BEGIN Material for this task

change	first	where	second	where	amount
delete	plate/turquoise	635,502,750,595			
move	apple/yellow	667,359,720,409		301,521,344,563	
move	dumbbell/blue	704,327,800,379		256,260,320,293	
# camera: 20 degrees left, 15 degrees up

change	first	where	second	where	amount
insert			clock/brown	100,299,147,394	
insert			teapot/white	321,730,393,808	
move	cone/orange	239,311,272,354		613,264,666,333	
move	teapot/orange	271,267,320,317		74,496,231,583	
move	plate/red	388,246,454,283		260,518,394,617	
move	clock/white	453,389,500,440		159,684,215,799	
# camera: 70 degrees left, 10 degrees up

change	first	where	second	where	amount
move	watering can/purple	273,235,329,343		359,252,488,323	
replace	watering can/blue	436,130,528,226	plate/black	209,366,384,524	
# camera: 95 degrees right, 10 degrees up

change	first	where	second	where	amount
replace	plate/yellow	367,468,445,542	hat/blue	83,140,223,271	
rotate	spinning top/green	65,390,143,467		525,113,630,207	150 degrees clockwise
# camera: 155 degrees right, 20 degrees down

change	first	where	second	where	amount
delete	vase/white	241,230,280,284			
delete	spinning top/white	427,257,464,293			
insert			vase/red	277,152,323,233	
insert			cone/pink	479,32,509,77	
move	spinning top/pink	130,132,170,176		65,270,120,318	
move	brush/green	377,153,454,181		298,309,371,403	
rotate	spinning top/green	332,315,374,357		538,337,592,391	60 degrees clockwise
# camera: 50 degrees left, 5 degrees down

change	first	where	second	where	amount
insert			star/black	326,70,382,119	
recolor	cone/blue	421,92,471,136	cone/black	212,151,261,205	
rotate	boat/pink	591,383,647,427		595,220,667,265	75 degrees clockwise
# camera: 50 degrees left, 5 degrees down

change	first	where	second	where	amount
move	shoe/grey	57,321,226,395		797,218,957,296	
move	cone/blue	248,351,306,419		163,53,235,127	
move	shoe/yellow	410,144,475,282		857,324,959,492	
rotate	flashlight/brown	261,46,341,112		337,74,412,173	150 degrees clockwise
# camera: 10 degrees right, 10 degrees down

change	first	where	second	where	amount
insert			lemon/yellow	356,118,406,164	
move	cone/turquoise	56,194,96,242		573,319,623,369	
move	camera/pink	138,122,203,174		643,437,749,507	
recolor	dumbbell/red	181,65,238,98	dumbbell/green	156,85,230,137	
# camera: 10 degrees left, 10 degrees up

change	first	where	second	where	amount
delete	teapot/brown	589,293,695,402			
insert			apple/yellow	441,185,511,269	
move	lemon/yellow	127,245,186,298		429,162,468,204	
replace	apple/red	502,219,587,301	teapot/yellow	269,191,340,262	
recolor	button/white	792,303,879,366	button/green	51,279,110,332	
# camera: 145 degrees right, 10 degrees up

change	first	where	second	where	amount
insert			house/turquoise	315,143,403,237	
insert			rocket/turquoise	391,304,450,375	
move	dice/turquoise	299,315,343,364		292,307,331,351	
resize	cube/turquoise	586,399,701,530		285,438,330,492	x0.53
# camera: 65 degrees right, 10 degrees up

END Material for this task

§ **Your task**
Report all lines of the data that include the word "lemon".

§ **Solution to the problem**
insert			lemon/yellow	356,118,406,164	
move	lemon/yellow	127,245,186,298		429,162,468,204	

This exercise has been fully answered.